### Exercise details
Of all the lines below, output only those starting at the one with "BARO3 pin SCL: GP14 -> GP19" and ending at the one with "LUX2 pin SDA: GP27 -> GP7", both ends included, exactly as written.

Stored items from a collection
========================================================================
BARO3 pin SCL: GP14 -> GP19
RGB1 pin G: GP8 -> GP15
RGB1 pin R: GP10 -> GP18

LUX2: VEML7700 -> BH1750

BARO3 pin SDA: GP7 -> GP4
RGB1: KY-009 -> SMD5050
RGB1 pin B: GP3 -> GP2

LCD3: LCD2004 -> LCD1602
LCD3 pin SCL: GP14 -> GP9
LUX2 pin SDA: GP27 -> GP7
========================================================================
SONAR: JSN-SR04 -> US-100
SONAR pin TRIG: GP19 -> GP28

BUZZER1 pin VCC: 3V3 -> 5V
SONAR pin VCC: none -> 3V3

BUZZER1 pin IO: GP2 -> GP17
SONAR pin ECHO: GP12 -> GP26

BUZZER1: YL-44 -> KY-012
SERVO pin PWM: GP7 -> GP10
========================================================================
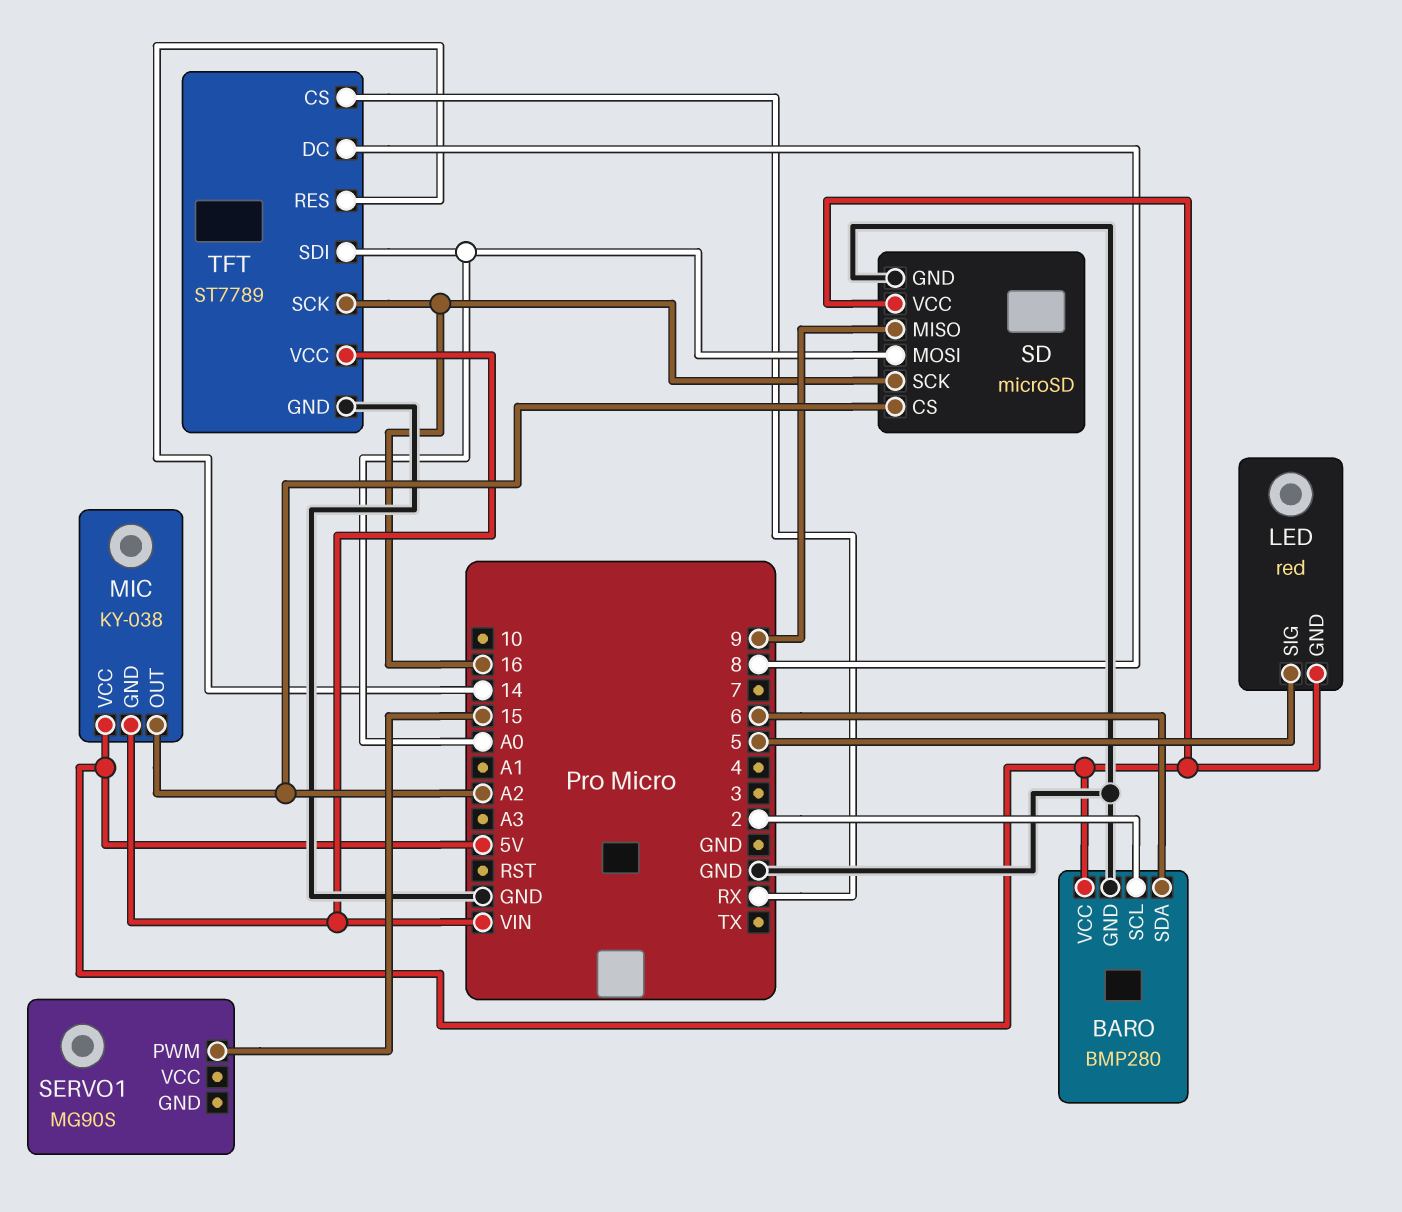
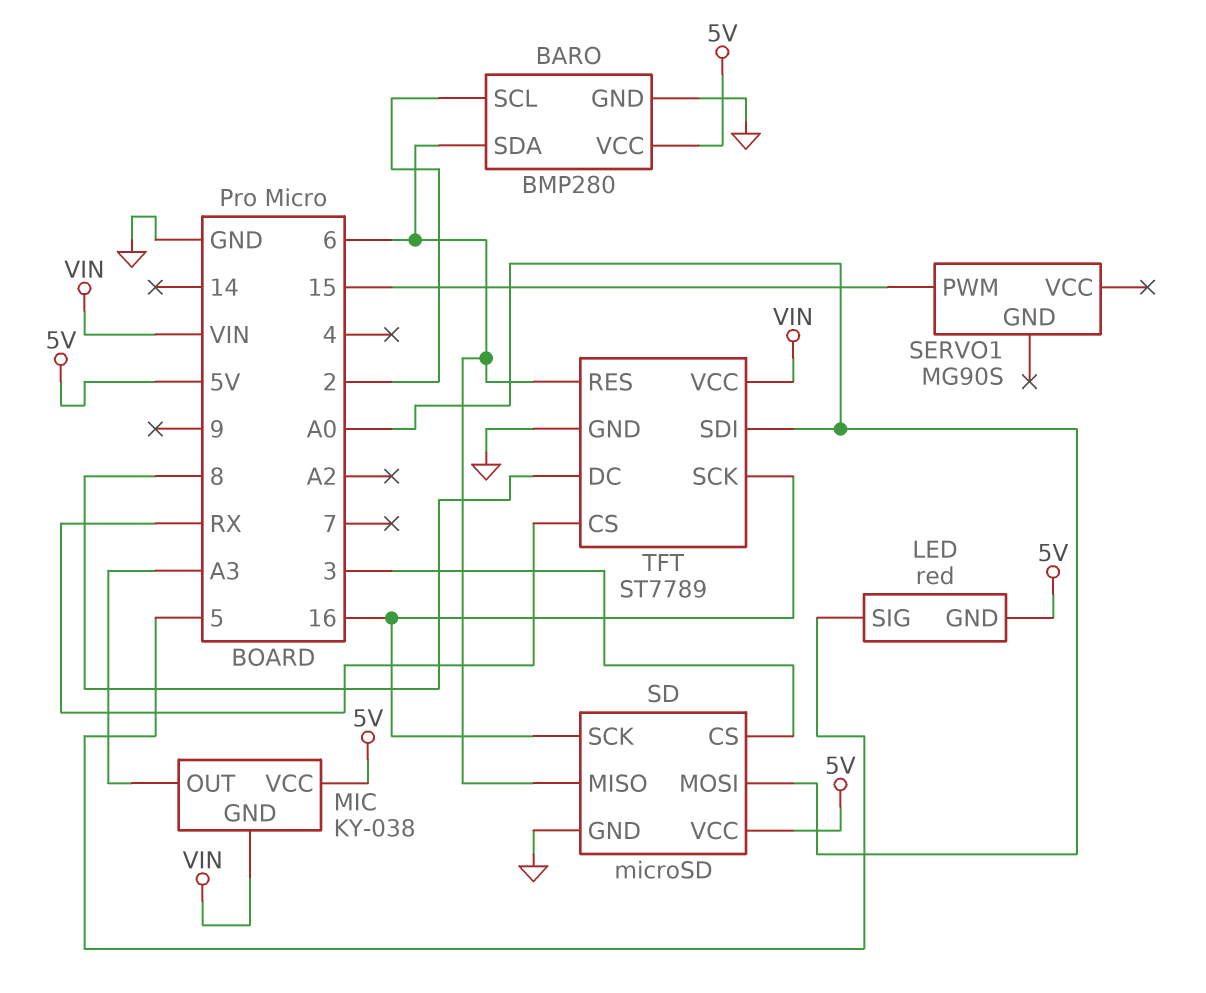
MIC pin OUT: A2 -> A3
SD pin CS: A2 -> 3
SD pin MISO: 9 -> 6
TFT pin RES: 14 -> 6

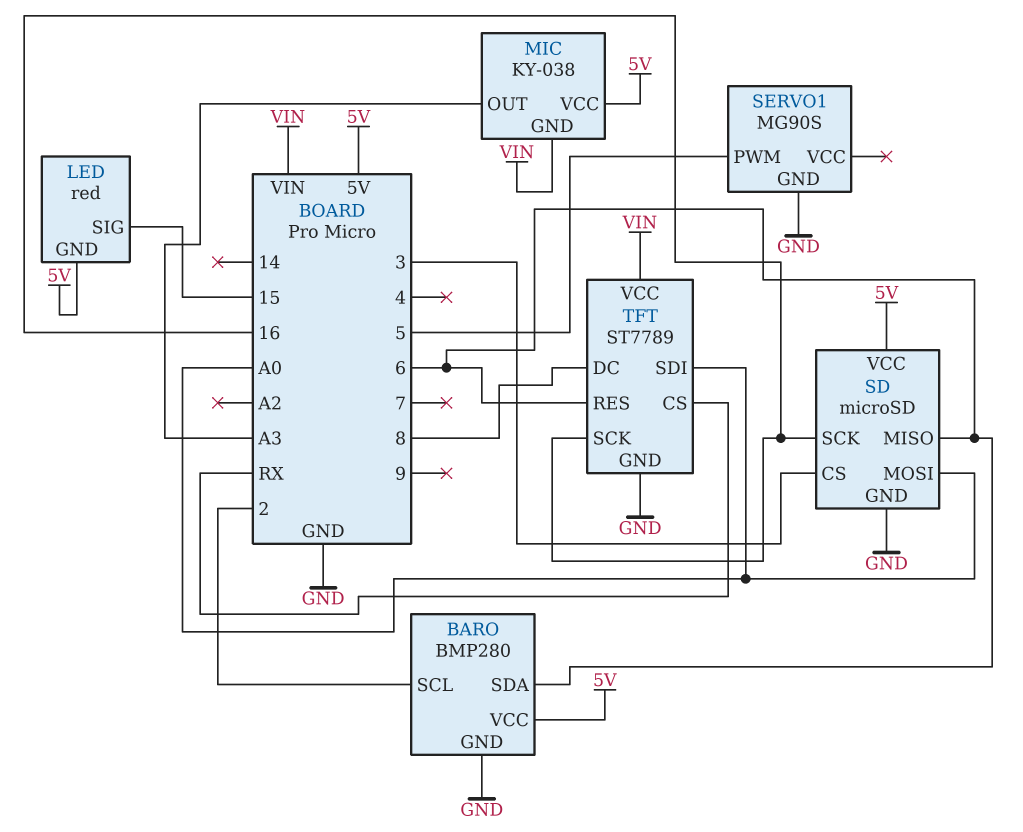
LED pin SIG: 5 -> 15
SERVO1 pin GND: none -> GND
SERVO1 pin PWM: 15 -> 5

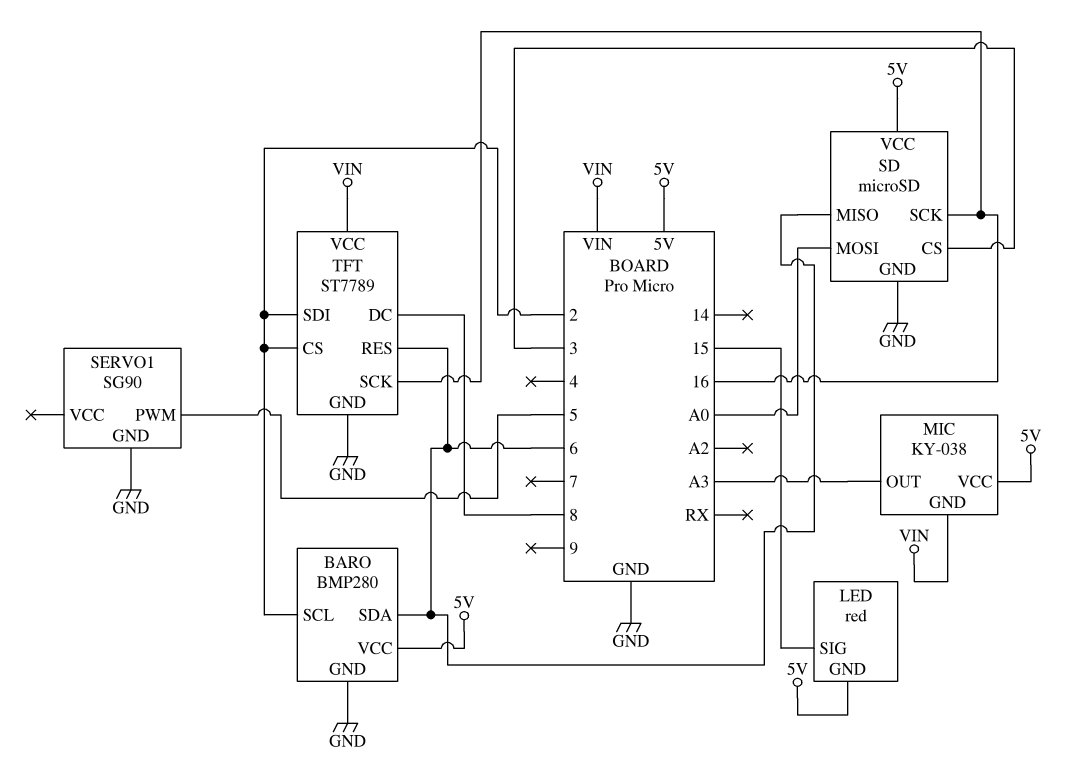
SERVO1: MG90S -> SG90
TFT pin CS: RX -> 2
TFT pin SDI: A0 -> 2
========================================================================
### The answer
BARO3 pin SCL: GP14 -> GP19
RGB1 pin G: GP8 -> GP15
RGB1 pin R: GP10 -> GP18

LUX2: VEML7700 -> BH1750

BARO3 pin SDA: GP7 -> GP4
RGB1: KY-009 -> SMD5050
RGB1 pin B: GP3 -> GP2

LCD3: LCD2004 -> LCD1602
LCD3 pin SCL: GP14 -> GP9
LUX2 pin SDA: GP27 -> GP7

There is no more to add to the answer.